[Supplied material]
┌──
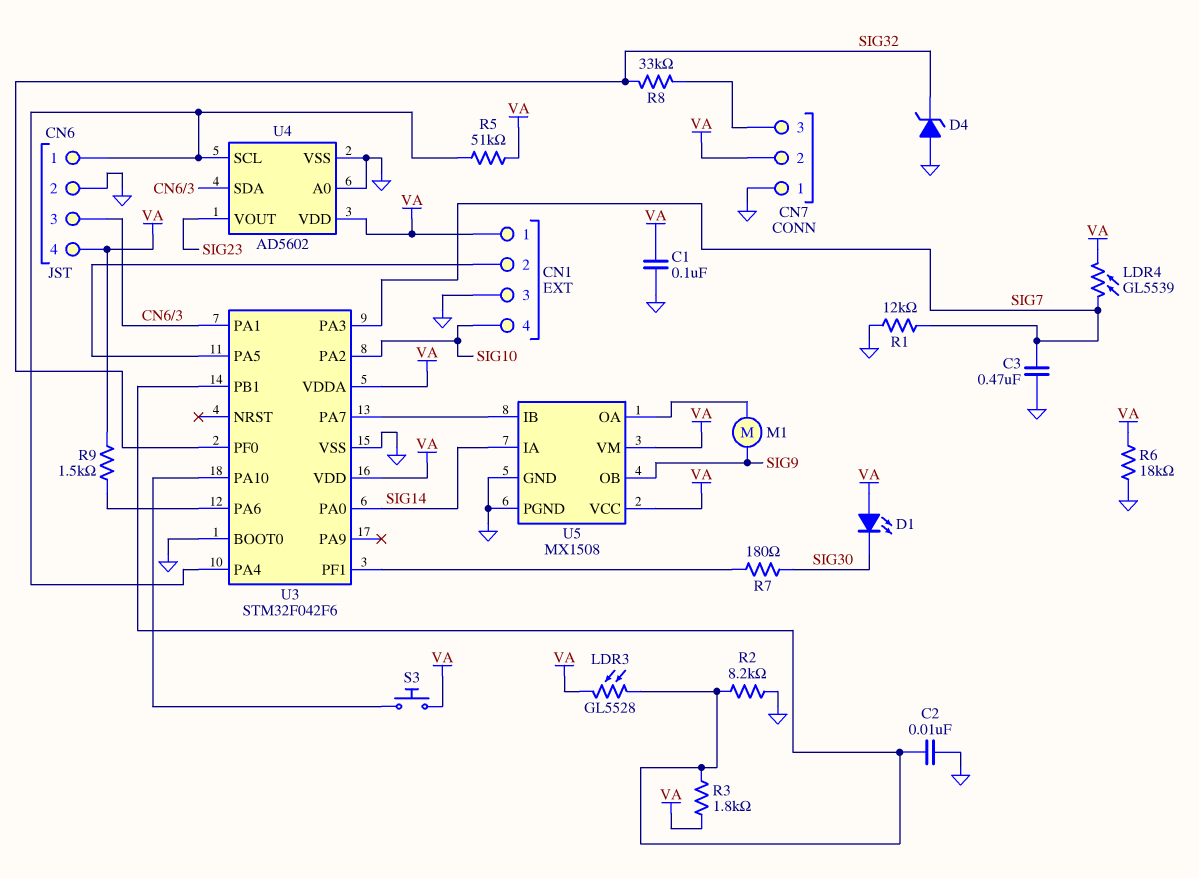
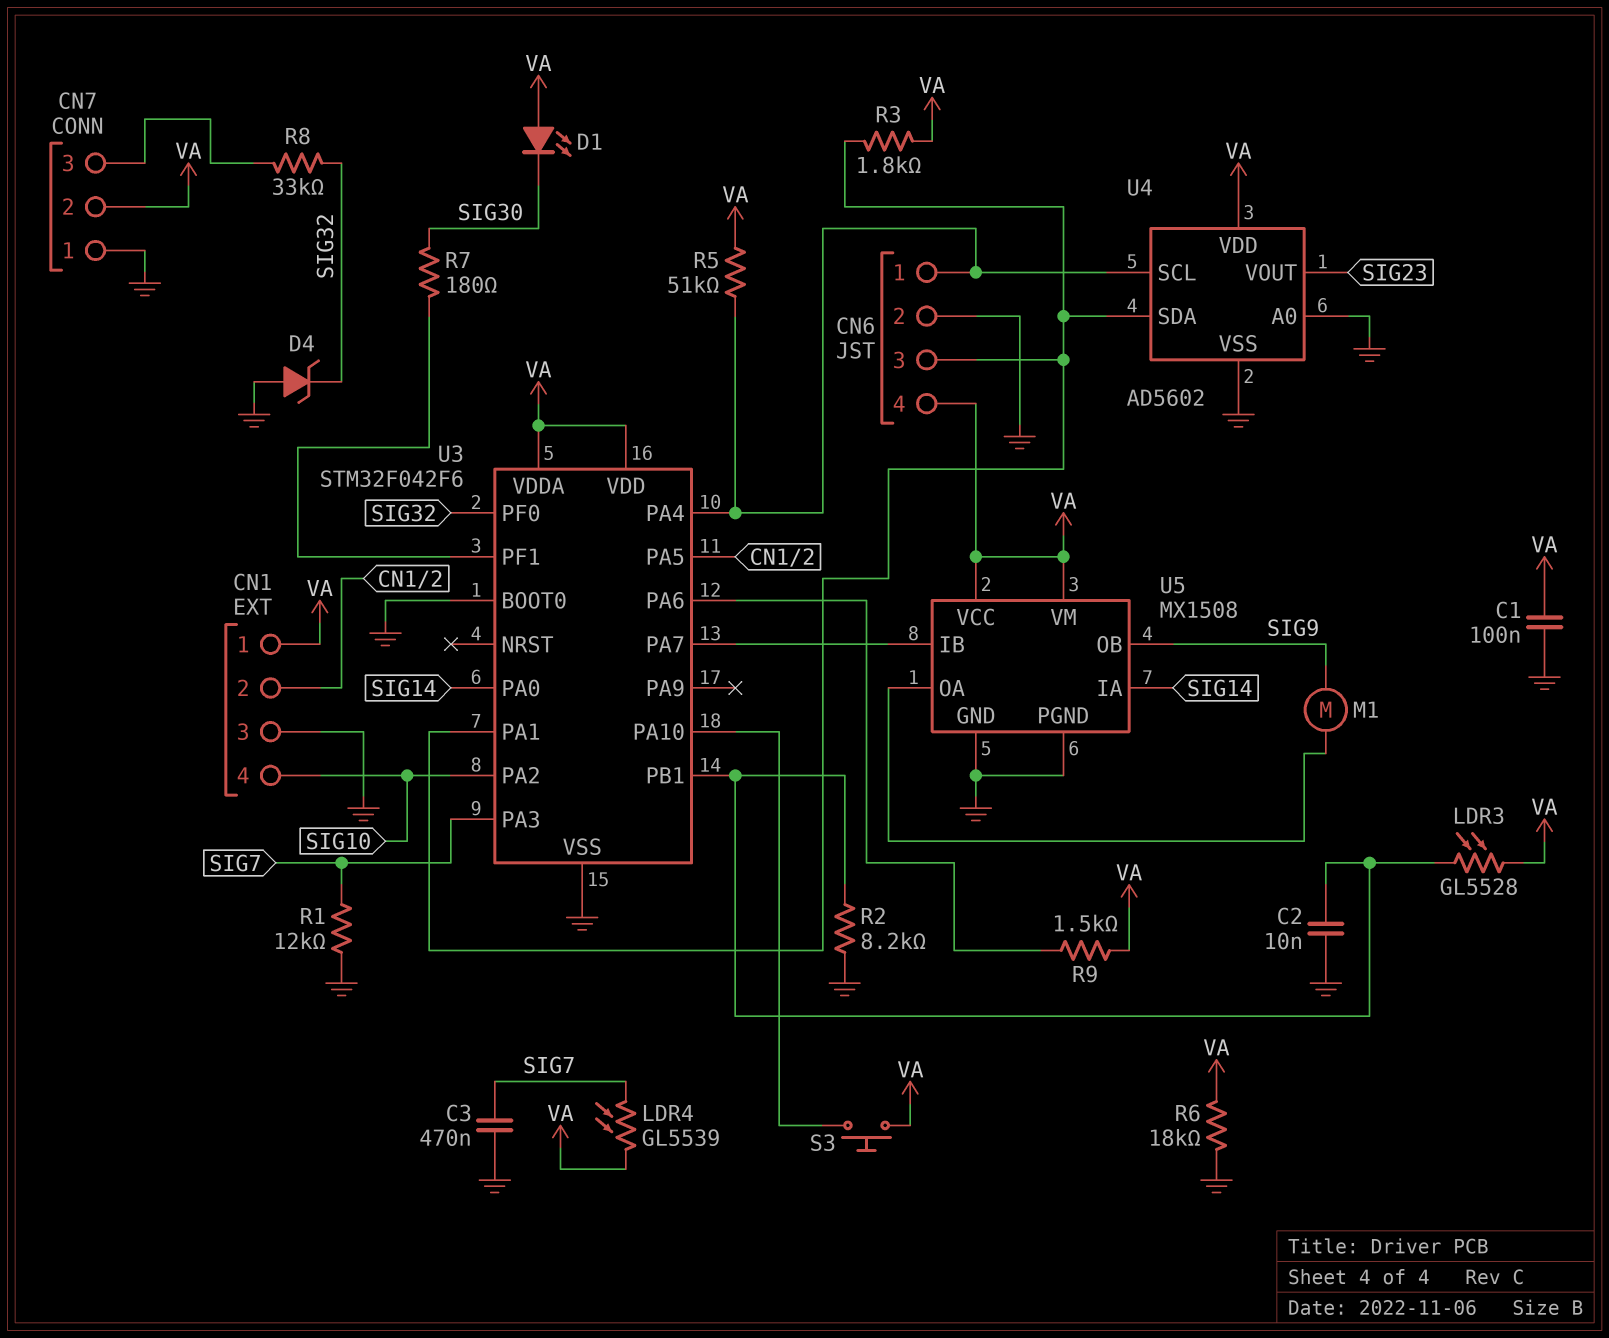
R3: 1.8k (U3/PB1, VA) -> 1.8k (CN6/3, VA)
└──
┌──
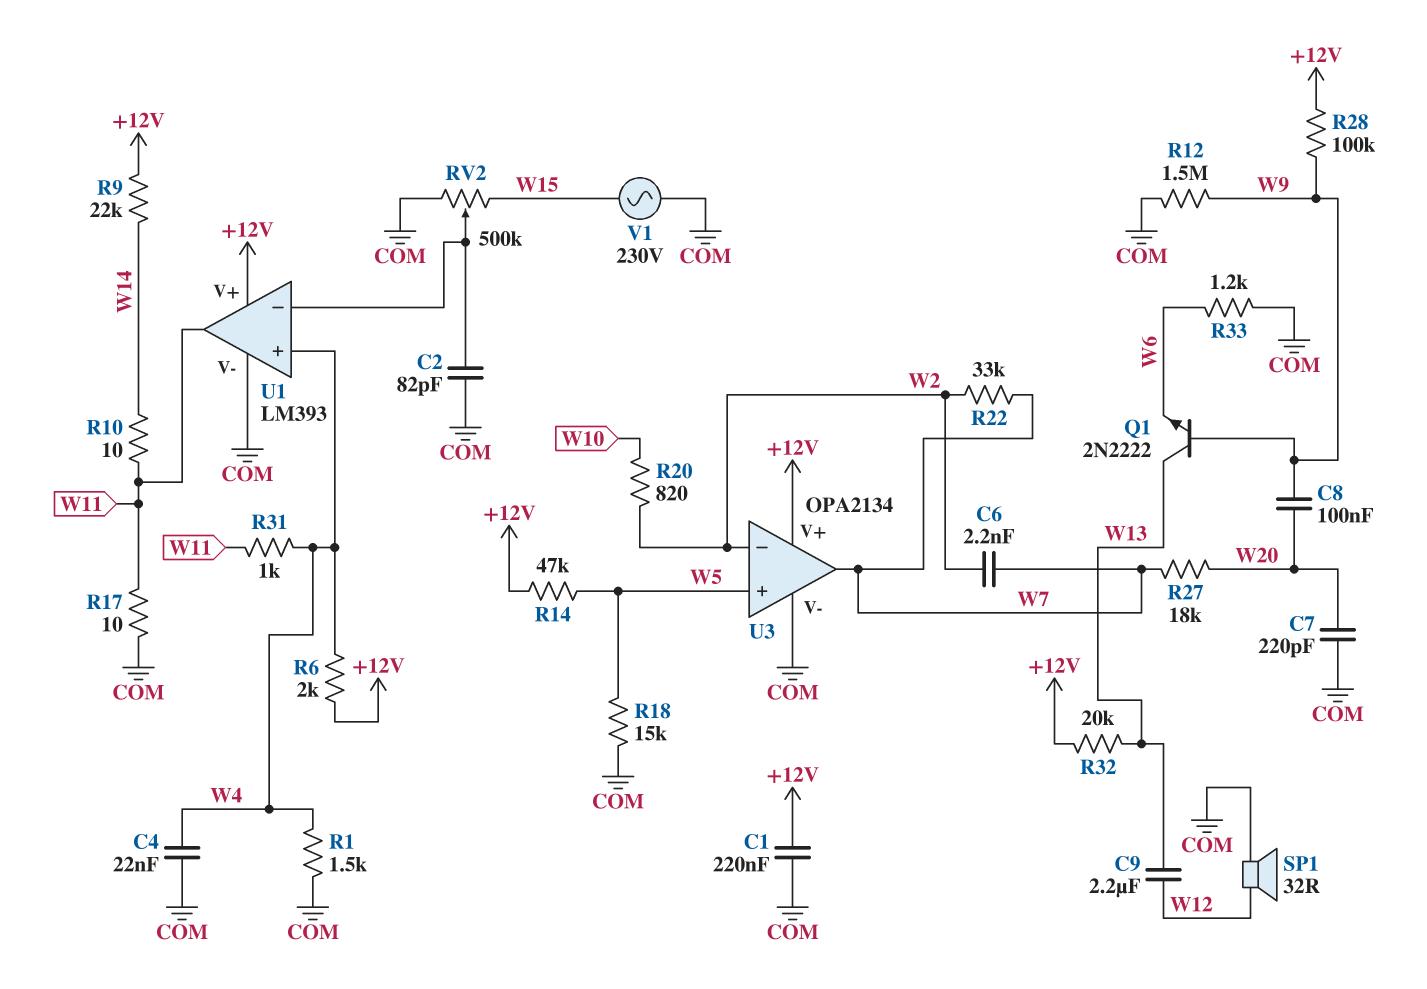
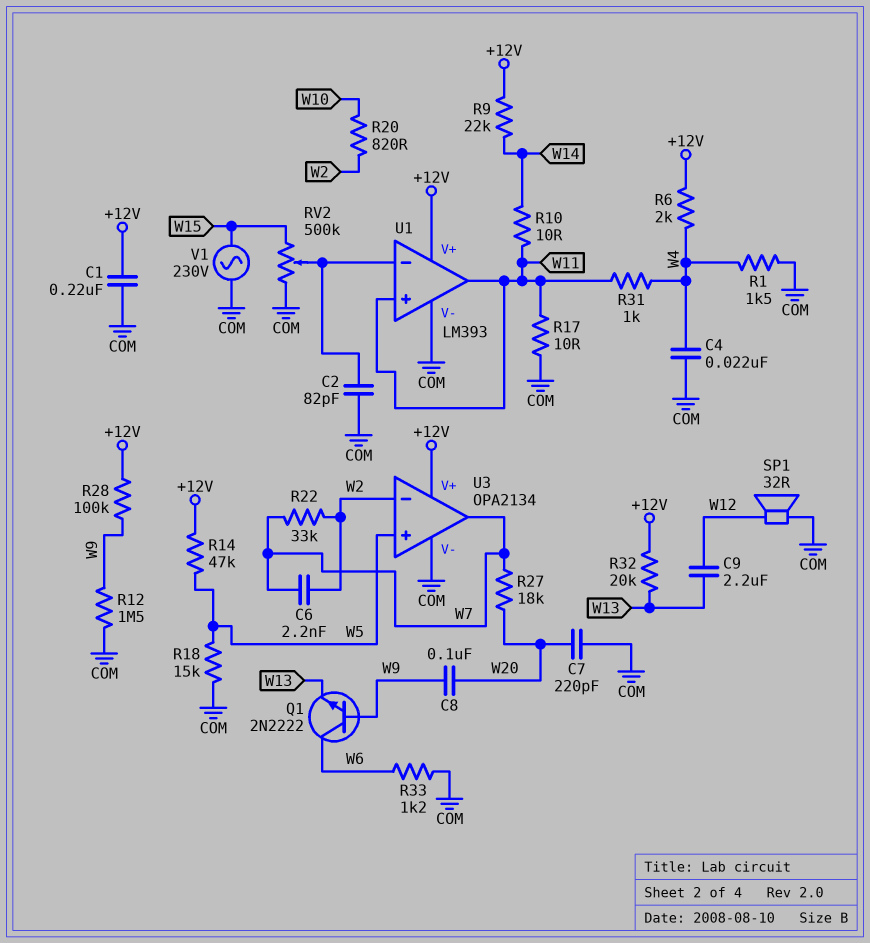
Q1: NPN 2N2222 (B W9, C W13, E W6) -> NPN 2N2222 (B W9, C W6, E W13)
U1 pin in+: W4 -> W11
└──
┌──
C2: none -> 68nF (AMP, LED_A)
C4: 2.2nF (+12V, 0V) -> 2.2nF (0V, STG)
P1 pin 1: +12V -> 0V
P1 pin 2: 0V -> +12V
└──
[Exercise directions]
Please copy the lines in the records above between the one holding "C2: none -> 68nF (AMP, LED_A)" and the one holding "P1 pin 2: 0V -> +12V", inclusive, exactly and with no other line.

[Answer space]
C2: none -> 68nF (AMP, LED_A)
C4: 2.2nF (+12V, 0V) -> 2.2nF (0V, STG)
P1 pin 1: +12V -> 0V
P1 pin 2: 0V -> +12V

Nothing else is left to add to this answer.